== The problem ==
The lines below, from the one holding "pink line: (103, 36) -> (127, 41), moved" through the one holding "brown arrow: (256, 213)", are to be restated word for word, with all images left out.

(Records from a data collection)
------------------------------------
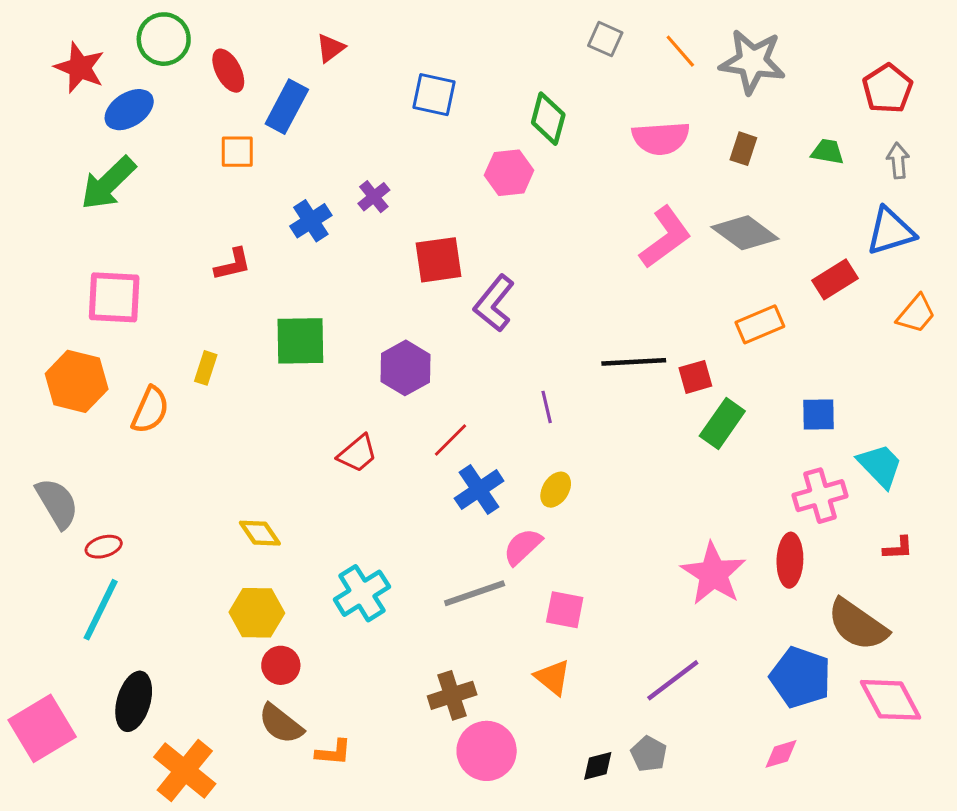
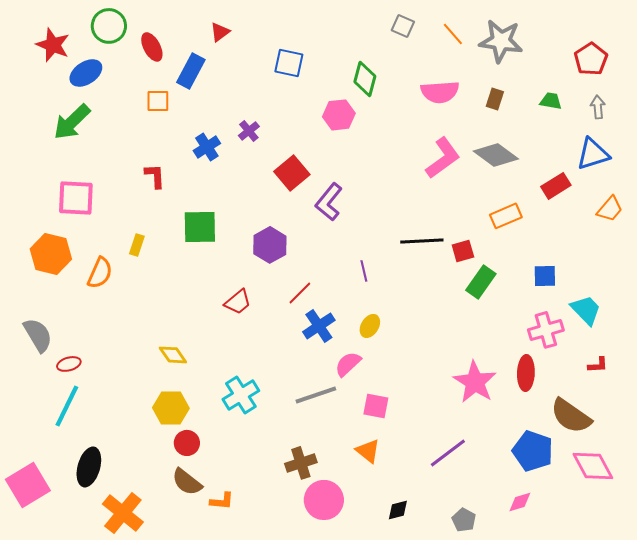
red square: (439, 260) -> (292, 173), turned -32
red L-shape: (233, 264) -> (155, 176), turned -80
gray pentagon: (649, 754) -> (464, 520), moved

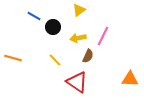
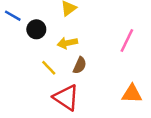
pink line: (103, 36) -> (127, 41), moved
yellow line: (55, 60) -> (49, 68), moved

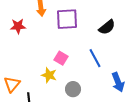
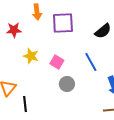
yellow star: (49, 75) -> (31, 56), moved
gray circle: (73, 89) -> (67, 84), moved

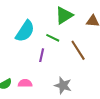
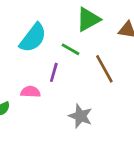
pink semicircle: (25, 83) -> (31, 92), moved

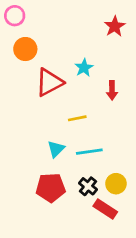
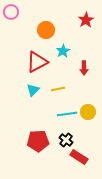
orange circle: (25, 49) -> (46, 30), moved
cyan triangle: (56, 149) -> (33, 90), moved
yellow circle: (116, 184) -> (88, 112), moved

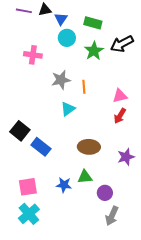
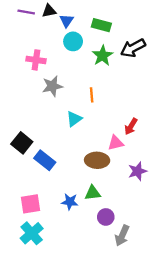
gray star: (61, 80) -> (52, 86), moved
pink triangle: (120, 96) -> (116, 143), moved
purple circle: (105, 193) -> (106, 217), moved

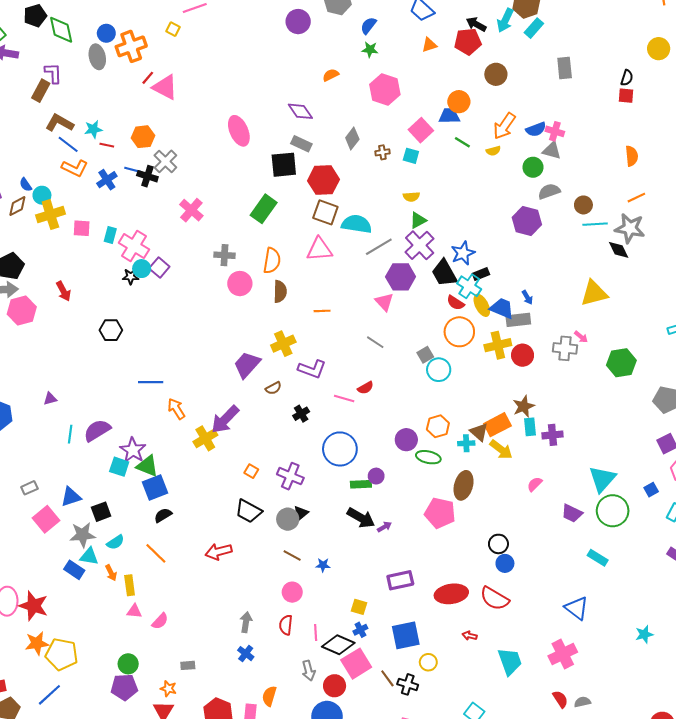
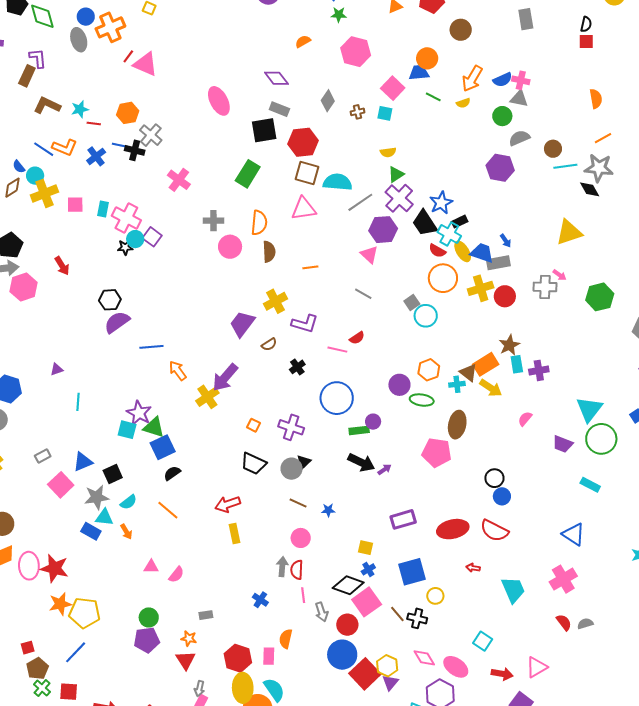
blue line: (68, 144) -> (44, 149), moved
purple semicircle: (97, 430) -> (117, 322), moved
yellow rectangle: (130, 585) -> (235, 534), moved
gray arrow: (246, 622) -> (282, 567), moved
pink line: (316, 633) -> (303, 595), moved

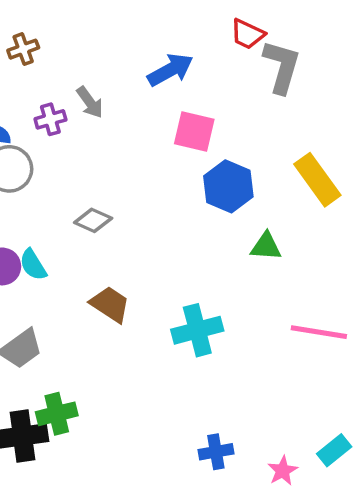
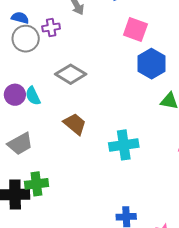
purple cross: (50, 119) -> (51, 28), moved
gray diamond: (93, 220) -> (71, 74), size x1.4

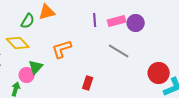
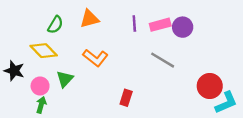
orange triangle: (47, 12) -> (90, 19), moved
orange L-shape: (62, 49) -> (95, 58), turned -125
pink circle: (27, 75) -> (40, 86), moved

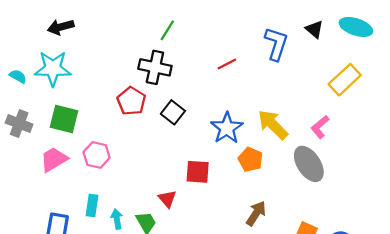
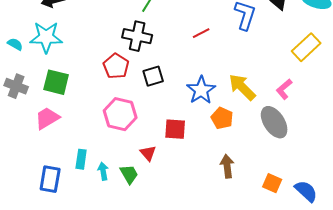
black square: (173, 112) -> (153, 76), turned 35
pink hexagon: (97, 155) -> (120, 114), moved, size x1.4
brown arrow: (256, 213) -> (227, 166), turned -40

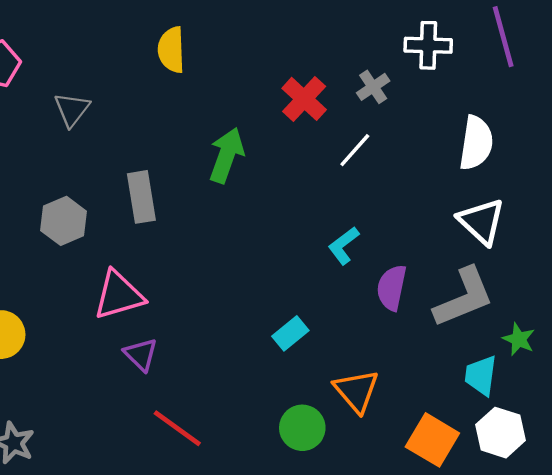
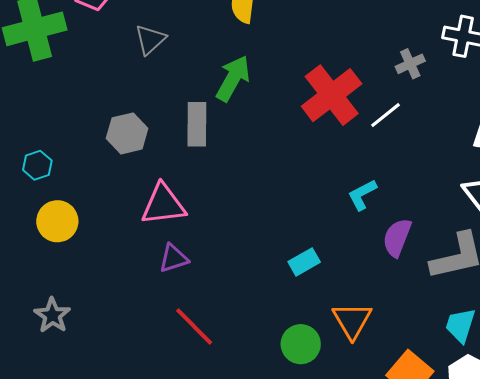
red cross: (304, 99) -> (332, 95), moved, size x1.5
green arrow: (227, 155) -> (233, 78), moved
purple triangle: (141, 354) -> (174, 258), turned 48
------------------------------------
== Reply ==
pink line: (103, 36) -> (127, 41), moved
yellow line: (55, 60) -> (49, 68), moved

yellow star: (49, 75) -> (31, 56), moved
gray circle: (73, 89) -> (67, 84), moved

pink semicircle: (25, 83) -> (31, 92), moved

orange circle: (25, 49) -> (46, 30), moved
cyan triangle: (56, 149) -> (33, 90), moved
yellow circle: (116, 184) -> (88, 112), moved

gray star: (61, 80) -> (52, 86), moved
pink triangle: (120, 96) -> (116, 143), moved
purple circle: (105, 193) -> (106, 217), moved

blue line: (68, 144) -> (44, 149), moved
purple semicircle: (97, 430) -> (117, 322), moved
yellow rectangle: (130, 585) -> (235, 534), moved
gray arrow: (246, 622) -> (282, 567), moved
pink line: (316, 633) -> (303, 595), moved

purple cross: (50, 119) -> (51, 28), moved
gray diamond: (93, 220) -> (71, 74), size x1.4

orange triangle: (47, 12) -> (90, 19), moved
orange L-shape: (62, 49) -> (95, 58), turned -125
pink circle: (27, 75) -> (40, 86), moved

black square: (173, 112) -> (153, 76), turned 35
pink hexagon: (97, 155) -> (120, 114), moved, size x1.4
brown arrow: (256, 213) -> (227, 166), turned -40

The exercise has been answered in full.